#### Task statement:
What you return must be every line from the beginning of the data through the line holding "purple calculator [373,328,483,402]", unchanged.

#### Provided records:
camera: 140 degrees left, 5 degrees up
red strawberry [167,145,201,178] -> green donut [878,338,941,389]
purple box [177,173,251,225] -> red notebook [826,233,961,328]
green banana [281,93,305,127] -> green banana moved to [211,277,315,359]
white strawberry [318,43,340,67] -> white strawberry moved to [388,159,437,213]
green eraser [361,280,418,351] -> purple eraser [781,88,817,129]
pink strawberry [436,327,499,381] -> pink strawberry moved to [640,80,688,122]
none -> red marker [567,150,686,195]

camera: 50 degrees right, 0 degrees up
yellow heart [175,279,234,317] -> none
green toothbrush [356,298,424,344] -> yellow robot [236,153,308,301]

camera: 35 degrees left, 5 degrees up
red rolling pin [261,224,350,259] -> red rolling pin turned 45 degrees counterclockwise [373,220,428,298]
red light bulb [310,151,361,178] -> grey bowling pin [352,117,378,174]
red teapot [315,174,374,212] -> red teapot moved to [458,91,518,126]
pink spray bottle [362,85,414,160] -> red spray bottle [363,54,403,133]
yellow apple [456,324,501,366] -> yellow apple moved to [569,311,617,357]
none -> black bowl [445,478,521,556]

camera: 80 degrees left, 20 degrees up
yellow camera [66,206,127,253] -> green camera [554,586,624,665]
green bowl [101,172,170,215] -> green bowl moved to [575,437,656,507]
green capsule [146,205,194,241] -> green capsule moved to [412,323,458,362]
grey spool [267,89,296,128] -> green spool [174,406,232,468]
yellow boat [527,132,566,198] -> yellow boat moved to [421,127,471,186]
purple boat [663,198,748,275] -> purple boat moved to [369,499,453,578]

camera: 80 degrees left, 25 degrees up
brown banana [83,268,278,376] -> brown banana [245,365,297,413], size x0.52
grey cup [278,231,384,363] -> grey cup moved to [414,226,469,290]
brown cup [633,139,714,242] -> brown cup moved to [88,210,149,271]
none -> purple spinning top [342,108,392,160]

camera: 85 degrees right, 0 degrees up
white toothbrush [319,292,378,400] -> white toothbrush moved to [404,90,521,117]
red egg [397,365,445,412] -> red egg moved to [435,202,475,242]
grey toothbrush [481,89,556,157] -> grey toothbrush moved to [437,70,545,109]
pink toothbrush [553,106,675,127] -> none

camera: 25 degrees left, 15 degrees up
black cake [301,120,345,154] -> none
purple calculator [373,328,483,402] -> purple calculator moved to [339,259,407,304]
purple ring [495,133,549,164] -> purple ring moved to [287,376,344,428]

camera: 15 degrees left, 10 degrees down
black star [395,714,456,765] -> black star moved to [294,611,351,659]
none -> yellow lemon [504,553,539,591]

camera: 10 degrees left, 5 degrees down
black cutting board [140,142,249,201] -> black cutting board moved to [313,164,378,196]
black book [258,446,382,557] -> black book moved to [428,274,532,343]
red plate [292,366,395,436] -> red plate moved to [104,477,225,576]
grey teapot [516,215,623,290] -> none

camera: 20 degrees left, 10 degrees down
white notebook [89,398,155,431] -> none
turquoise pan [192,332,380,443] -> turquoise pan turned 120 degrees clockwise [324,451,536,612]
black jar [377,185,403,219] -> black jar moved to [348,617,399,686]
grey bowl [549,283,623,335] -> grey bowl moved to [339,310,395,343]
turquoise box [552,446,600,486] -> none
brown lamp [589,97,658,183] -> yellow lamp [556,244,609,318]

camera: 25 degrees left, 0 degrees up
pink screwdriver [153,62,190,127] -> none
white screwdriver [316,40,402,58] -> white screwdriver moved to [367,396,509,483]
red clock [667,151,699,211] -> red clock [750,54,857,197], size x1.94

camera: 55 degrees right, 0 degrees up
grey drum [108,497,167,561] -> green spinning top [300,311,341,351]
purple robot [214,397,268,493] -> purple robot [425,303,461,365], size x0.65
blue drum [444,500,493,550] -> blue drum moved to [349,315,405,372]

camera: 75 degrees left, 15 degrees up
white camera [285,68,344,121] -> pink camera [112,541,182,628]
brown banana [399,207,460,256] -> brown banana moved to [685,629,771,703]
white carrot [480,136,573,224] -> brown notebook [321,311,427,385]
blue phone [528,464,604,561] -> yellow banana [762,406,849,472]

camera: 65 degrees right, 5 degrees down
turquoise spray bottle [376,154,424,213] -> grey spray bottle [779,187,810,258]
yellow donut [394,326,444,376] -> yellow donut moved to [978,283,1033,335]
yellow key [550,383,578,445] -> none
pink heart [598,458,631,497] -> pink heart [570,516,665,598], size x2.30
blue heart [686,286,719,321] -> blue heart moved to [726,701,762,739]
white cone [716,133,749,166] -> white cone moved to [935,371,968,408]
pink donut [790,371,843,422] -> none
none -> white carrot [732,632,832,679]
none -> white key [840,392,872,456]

#### Result of the exercise:
camera: 140 degrees left, 5 degrees up
red strawberry [167,145,201,178] -> green donut [878,338,941,389]
purple box [177,173,251,225] -> red notebook [826,233,961,328]
green banana [281,93,305,127] -> green banana moved to [211,277,315,359]
white strawberry [318,43,340,67] -> white strawberry moved to [388,159,437,213]
green eraser [361,280,418,351] -> purple eraser [781,88,817,129]
pink strawberry [436,327,499,381] -> pink strawberry moved to [640,80,688,122]
none -> red marker [567,150,686,195]

camera: 50 degrees right, 0 degrees up
yellow heart [175,279,234,317] -> none
green toothbrush [356,298,424,344] -> yellow robot [236,153,308,301]

camera: 35 degrees left, 5 degrees up
red rolling pin [261,224,350,259] -> red rolling pin turned 45 degrees counterclockwise [373,220,428,298]
red light bulb [310,151,361,178] -> grey bowling pin [352,117,378,174]
red teapot [315,174,374,212] -> red teapot moved to [458,91,518,126]
pink spray bottle [362,85,414,160] -> red spray bottle [363,54,403,133]
yellow apple [456,324,501,366] -> yellow apple moved to [569,311,617,357]
none -> black bowl [445,478,521,556]

camera: 80 degrees left, 20 degrees up
yellow camera [66,206,127,253] -> green camera [554,586,624,665]
green bowl [101,172,170,215] -> green bowl moved to [575,437,656,507]
green capsule [146,205,194,241] -> green capsule moved to [412,323,458,362]
grey spool [267,89,296,128] -> green spool [174,406,232,468]
yellow boat [527,132,566,198] -> yellow boat moved to [421,127,471,186]
purple boat [663,198,748,275] -> purple boat moved to [369,499,453,578]

camera: 80 degrees left, 25 degrees up
brown banana [83,268,278,376] -> brown banana [245,365,297,413], size x0.52
grey cup [278,231,384,363] -> grey cup moved to [414,226,469,290]
brown cup [633,139,714,242] -> brown cup moved to [88,210,149,271]
none -> purple spinning top [342,108,392,160]

camera: 85 degrees right, 0 degrees up
white toothbrush [319,292,378,400] -> white toothbrush moved to [404,90,521,117]
red egg [397,365,445,412] -> red egg moved to [435,202,475,242]
grey toothbrush [481,89,556,157] -> grey toothbrush moved to [437,70,545,109]
pink toothbrush [553,106,675,127] -> none

camera: 25 degrees left, 15 degrees up
black cake [301,120,345,154] -> none
purple calculator [373,328,483,402] -> purple calculator moved to [339,259,407,304]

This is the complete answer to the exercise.